What is needed is an exact copy of the records, with the images left out.

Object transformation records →
- - - - - - -

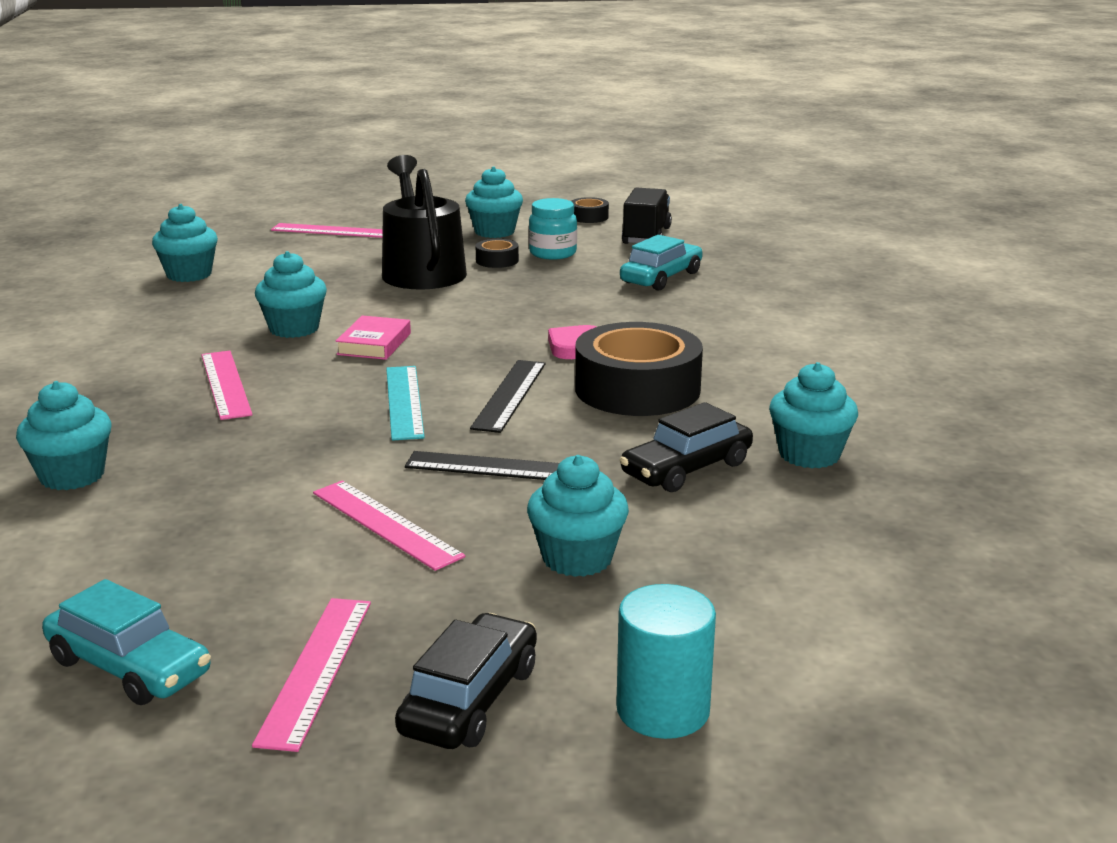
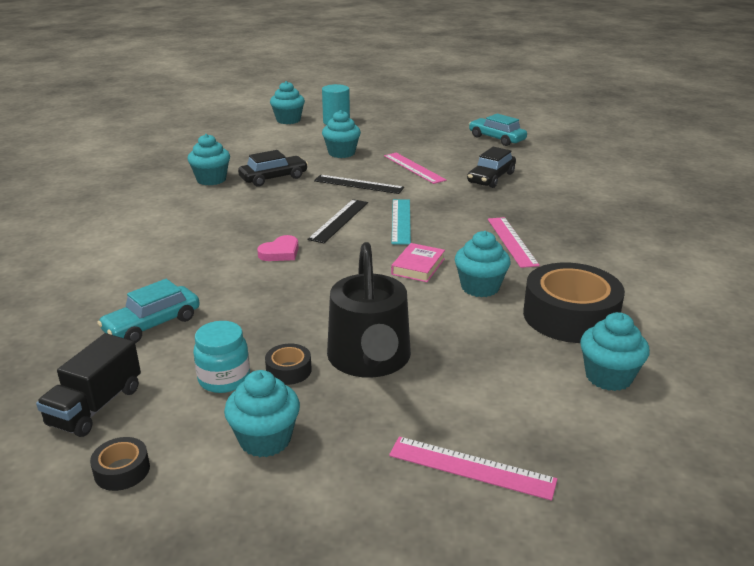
camera: 170 degrees left, 5 degrees up
(72, 475) = (564, 195): turquoise cupcake -> turquoise cupcake (288, 120)
(316, 670) = (437, 134): pink ruler -> none
(470, 700) = (390, 127): black car -> black car (491, 178)
(637, 389) = (263, 218): black tape -> black tape (570, 316)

- - - - - - -

OUTPUT FOR THIS TASK →
camera: 170 degrees left, 5 degrees up
(72, 475) = (564, 195): turquoise cupcake -> turquoise cupcake (288, 120)
(316, 670) = (437, 134): pink ruler -> none
(470, 700) = (390, 127): black car -> black car (491, 178)
(637, 389) = (263, 218): black tape -> black tape (570, 316)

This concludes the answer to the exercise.